> **WHAT THE TASK REQUIRES**
There is material below. Print exactly the lines starting at the line with "turquoise marker: 7 -> 5" and ending at the line with "white marker: 1 -> 5", ends included, and no others.

> **EXERCISE INPUT**

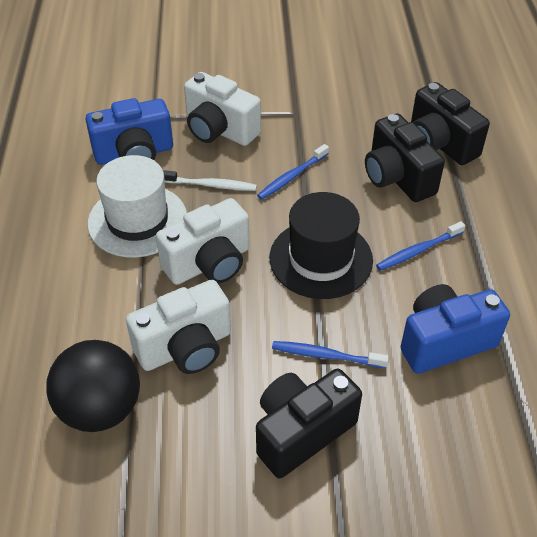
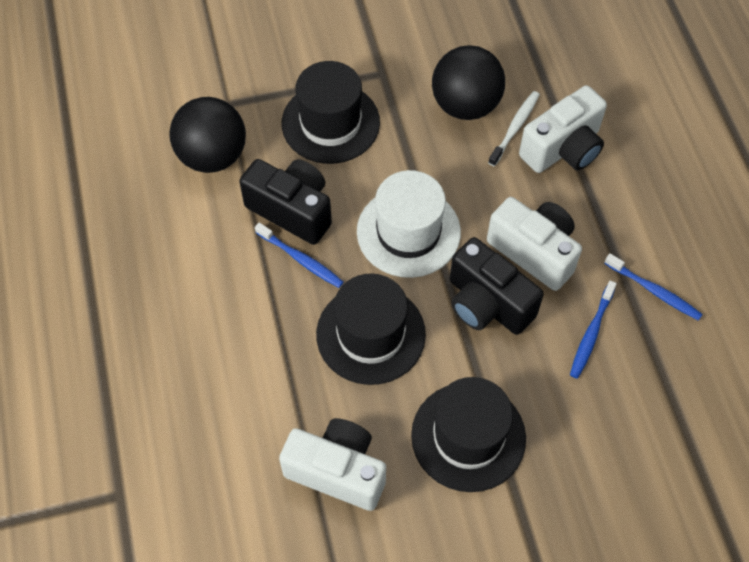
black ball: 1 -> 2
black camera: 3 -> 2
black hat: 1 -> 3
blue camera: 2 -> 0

...

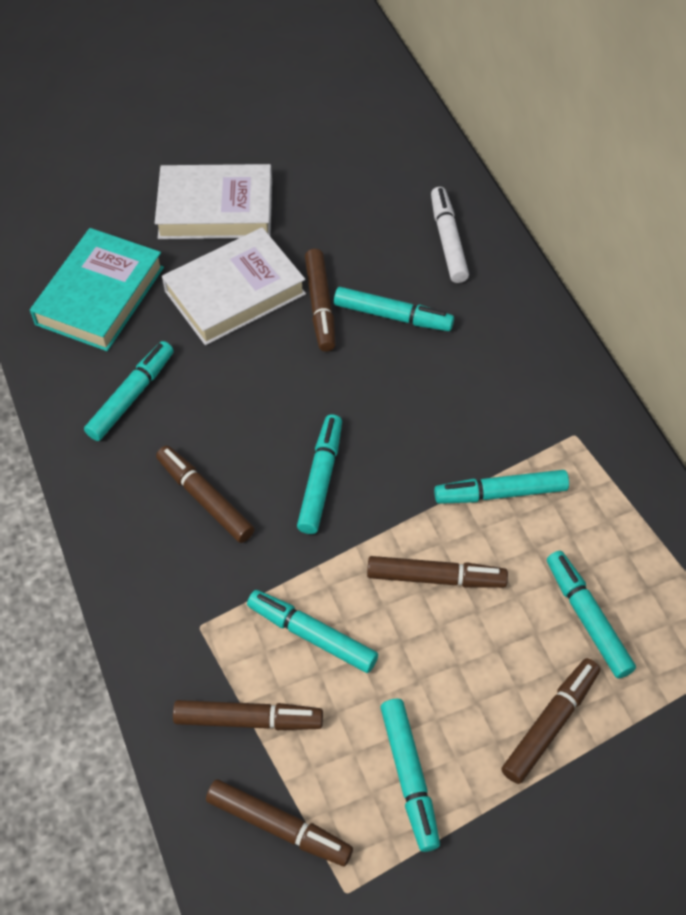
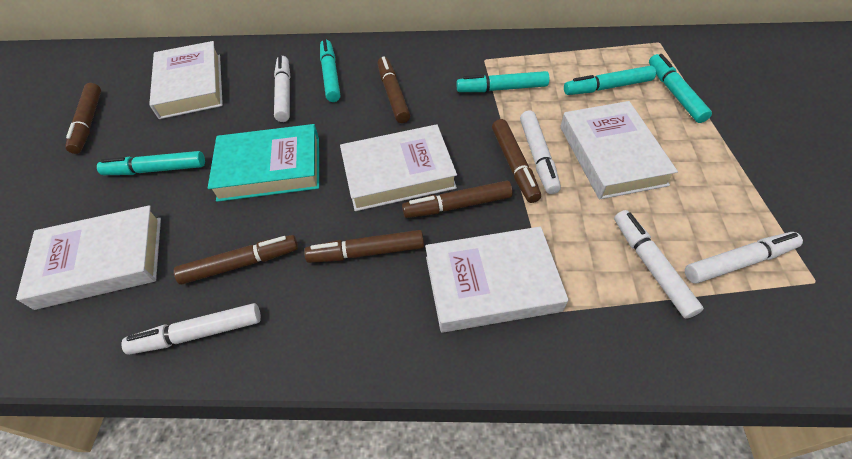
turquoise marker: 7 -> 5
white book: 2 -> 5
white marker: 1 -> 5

> **EXERCISE RESPONSE**
turquoise marker: 7 -> 5
white book: 2 -> 5
white marker: 1 -> 5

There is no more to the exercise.